# Problem requirements
Output each record exactly as given. Leave out every picture.
-- -- --
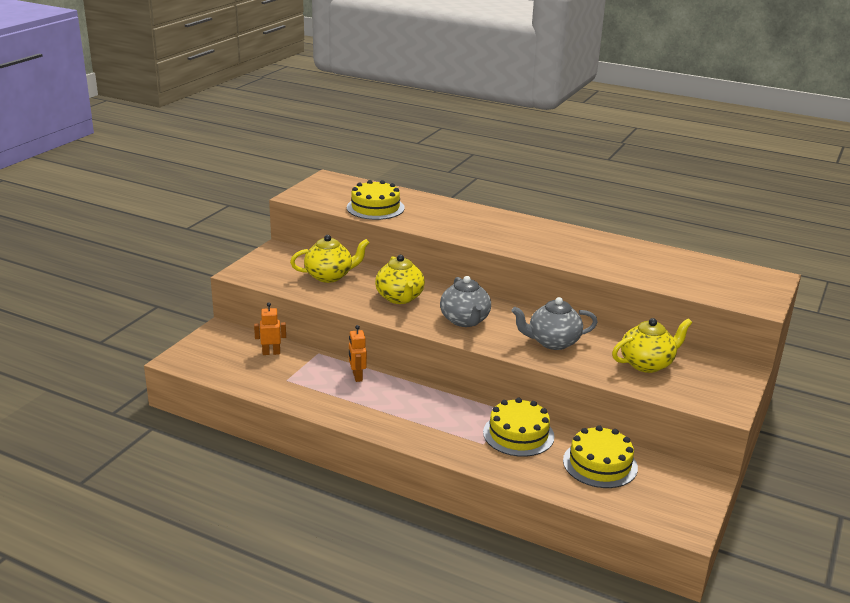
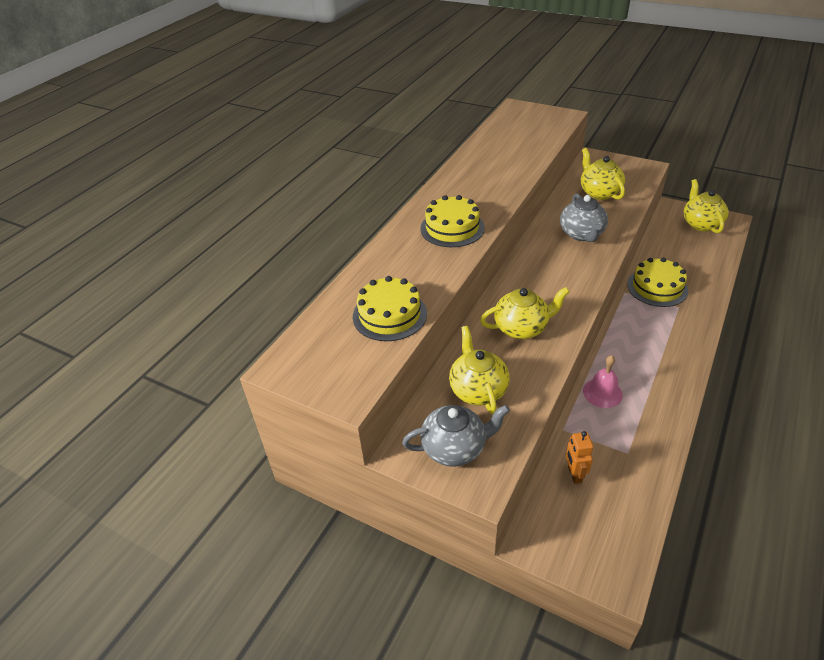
camera: 85 degrees left, 15 degrees up
(357, 377) = (602, 392): orange robot -> pink bell
(465, 321) = (558, 283): grey teapot -> grey teapot (455, 448)
(600, 464) = (677, 250): yellow cake -> yellow cake (452, 228)
(669, 497) = (701, 224): none -> yellow teapot

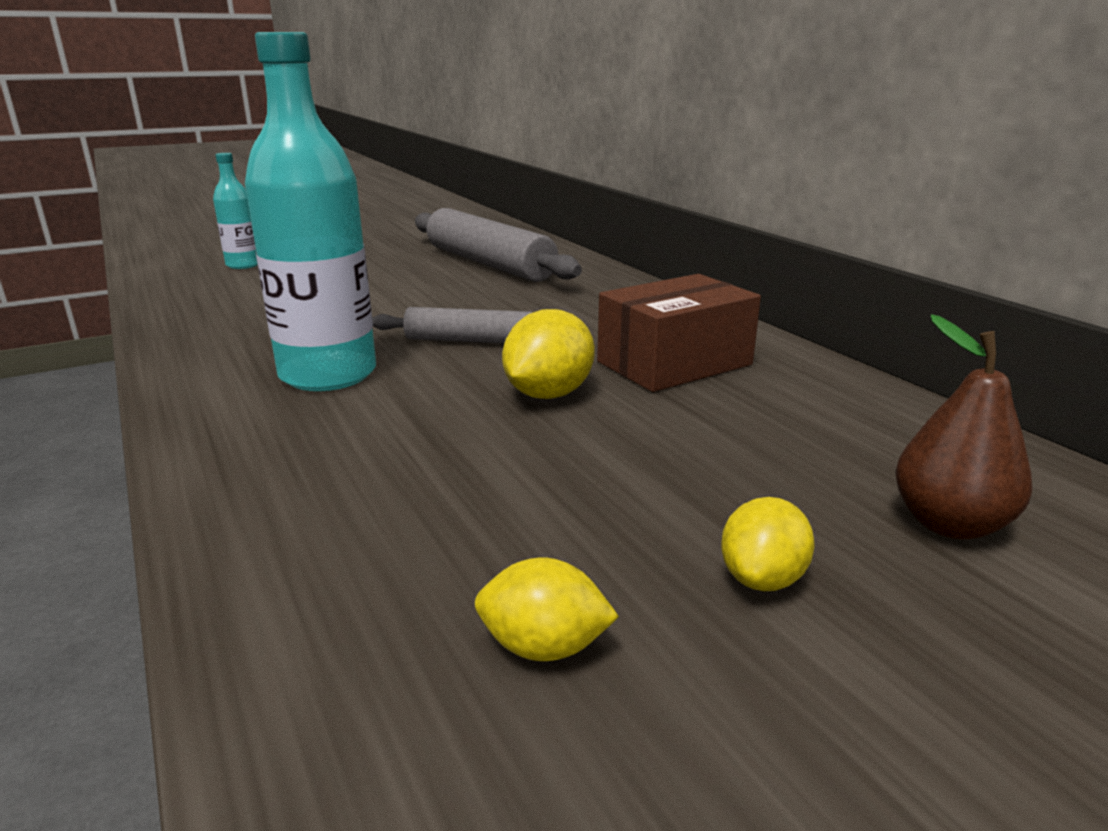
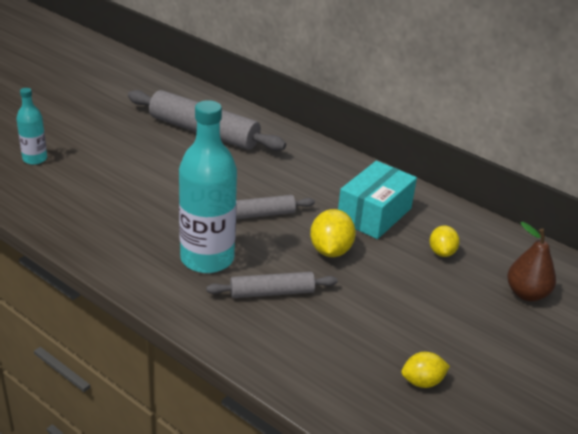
camera: 25 degrees left, 10 degrees up
(380, 430) = (272, 292): none -> grey rolling pin
(674, 363) = (374, 214): brown box -> turquoise box
(762, 579) = (475, 335): yellow lemon -> yellow lemon (441, 252)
-- -- --
# Answer for this exercise
camera: 85 degrees left, 15 degrees up
(357, 377) = (602, 392): orange robot -> pink bell
(465, 321) = (558, 283): grey teapot -> grey teapot (455, 448)
(600, 464) = (677, 250): yellow cake -> yellow cake (452, 228)
(669, 497) = (701, 224): none -> yellow teapot

camera: 25 degrees left, 10 degrees up
(380, 430) = (272, 292): none -> grey rolling pin
(674, 363) = (374, 214): brown box -> turquoise box
(762, 579) = (475, 335): yellow lemon -> yellow lemon (441, 252)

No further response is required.